**THE TASK**
Only lines holding the word "white" are needed; copy each of them from the material.

**RECORDS PROVIDED**
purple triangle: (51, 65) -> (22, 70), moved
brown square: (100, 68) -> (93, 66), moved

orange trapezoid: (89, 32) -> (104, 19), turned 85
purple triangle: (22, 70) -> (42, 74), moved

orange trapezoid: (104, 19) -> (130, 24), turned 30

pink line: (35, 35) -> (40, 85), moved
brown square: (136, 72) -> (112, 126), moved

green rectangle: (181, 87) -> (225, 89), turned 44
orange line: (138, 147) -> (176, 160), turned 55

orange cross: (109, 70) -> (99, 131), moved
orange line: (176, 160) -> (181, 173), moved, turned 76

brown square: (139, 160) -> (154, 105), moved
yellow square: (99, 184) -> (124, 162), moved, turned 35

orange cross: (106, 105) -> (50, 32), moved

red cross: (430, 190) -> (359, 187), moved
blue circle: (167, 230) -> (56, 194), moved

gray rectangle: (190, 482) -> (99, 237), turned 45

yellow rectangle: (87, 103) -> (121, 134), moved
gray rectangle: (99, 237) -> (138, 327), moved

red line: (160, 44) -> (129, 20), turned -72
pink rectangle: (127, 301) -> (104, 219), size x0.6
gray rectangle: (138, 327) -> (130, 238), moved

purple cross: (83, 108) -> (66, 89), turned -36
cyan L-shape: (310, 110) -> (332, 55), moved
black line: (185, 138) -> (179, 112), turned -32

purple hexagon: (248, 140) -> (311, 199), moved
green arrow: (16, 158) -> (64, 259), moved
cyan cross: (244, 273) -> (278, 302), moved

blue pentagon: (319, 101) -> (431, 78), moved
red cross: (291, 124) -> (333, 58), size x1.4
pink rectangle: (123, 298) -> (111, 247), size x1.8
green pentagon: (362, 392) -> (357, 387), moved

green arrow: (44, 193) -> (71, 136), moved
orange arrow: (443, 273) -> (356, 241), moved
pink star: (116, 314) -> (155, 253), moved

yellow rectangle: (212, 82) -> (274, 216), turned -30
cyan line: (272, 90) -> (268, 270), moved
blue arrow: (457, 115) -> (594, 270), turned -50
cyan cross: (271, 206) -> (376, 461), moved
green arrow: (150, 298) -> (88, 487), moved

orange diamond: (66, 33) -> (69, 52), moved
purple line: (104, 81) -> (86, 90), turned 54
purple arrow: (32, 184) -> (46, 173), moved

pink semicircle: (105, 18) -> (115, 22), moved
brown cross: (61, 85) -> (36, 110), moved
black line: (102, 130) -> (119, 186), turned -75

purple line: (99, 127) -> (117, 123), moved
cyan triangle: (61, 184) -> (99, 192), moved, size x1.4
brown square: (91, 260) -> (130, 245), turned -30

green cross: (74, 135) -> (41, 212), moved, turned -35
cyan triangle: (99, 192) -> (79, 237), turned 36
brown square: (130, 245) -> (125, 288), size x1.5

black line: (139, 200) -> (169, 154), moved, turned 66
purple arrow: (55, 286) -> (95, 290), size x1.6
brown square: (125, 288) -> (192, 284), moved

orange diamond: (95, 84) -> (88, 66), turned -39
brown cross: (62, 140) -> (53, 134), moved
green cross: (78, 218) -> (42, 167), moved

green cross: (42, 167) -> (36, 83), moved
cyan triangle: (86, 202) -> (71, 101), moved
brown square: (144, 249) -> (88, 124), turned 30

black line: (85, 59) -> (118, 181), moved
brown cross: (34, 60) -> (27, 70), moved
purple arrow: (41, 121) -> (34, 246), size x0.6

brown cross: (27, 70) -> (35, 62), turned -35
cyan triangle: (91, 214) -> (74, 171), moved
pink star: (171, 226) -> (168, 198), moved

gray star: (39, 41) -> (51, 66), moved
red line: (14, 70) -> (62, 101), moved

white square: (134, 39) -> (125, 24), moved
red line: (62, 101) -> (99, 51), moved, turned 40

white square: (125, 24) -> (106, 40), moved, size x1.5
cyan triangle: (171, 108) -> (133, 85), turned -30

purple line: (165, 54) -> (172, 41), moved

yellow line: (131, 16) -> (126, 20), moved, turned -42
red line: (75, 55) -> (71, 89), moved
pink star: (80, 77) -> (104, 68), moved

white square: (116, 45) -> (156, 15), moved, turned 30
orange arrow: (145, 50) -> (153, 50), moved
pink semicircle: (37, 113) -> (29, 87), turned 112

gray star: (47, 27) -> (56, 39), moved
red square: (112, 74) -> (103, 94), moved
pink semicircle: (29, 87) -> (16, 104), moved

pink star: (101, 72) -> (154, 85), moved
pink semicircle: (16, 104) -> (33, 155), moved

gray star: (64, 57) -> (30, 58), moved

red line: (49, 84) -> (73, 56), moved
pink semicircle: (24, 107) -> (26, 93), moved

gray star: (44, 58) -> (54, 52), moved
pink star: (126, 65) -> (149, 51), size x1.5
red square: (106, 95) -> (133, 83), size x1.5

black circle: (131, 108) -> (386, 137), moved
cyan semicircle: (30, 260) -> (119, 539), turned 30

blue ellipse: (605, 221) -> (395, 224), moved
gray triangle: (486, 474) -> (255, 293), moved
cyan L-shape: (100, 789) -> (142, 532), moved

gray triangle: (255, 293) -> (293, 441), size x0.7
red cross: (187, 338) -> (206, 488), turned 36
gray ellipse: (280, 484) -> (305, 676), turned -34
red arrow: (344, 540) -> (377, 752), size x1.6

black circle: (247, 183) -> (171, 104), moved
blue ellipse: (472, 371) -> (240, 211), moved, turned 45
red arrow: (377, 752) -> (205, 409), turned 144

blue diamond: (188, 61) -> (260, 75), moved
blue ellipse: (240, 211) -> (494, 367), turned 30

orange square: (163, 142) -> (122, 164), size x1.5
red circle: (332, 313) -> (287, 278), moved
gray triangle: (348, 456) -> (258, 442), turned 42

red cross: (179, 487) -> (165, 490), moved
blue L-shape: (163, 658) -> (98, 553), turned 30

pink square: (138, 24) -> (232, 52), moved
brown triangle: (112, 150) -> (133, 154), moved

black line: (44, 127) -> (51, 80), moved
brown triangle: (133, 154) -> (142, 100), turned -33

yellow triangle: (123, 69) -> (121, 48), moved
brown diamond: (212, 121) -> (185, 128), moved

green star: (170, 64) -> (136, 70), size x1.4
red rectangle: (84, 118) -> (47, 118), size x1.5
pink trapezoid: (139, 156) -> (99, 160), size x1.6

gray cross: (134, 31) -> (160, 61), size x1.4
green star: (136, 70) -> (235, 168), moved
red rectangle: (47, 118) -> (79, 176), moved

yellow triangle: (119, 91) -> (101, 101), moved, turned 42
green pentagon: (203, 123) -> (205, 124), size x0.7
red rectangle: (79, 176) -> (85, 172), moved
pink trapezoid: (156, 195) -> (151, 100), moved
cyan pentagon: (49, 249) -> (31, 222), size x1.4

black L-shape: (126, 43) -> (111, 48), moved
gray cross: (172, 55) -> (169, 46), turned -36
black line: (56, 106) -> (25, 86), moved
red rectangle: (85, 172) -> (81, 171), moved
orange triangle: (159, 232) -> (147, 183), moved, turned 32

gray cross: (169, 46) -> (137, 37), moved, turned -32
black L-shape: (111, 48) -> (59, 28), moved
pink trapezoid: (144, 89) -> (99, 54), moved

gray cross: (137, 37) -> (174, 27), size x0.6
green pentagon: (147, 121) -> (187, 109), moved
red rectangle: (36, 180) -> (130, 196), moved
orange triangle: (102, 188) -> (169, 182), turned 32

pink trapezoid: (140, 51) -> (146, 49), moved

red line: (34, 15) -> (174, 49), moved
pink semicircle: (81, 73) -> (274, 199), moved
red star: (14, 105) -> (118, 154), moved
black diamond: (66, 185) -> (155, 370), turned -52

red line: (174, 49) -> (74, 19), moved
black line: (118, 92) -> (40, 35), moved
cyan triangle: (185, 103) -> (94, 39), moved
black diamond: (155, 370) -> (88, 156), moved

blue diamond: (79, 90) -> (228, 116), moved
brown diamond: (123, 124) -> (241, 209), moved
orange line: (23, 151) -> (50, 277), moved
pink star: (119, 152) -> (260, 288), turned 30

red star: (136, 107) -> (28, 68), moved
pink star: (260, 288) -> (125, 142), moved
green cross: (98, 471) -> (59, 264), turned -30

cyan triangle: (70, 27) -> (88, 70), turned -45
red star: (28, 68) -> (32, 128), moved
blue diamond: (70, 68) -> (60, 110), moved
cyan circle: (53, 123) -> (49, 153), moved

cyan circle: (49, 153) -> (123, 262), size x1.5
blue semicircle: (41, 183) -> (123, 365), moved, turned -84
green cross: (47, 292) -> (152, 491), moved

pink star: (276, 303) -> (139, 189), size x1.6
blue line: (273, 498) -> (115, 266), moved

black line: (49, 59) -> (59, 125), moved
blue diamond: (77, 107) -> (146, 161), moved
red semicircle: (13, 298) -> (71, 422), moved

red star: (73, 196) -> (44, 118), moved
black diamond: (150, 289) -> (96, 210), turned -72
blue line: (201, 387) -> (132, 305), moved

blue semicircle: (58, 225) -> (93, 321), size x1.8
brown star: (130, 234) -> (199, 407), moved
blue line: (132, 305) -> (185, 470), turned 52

**WRITTEN ANSWER**
white square: (134, 39) -> (125, 24), moved
white square: (125, 24) -> (106, 40), moved, size x1.5
white square: (116, 45) -> (156, 15), moved, turned 30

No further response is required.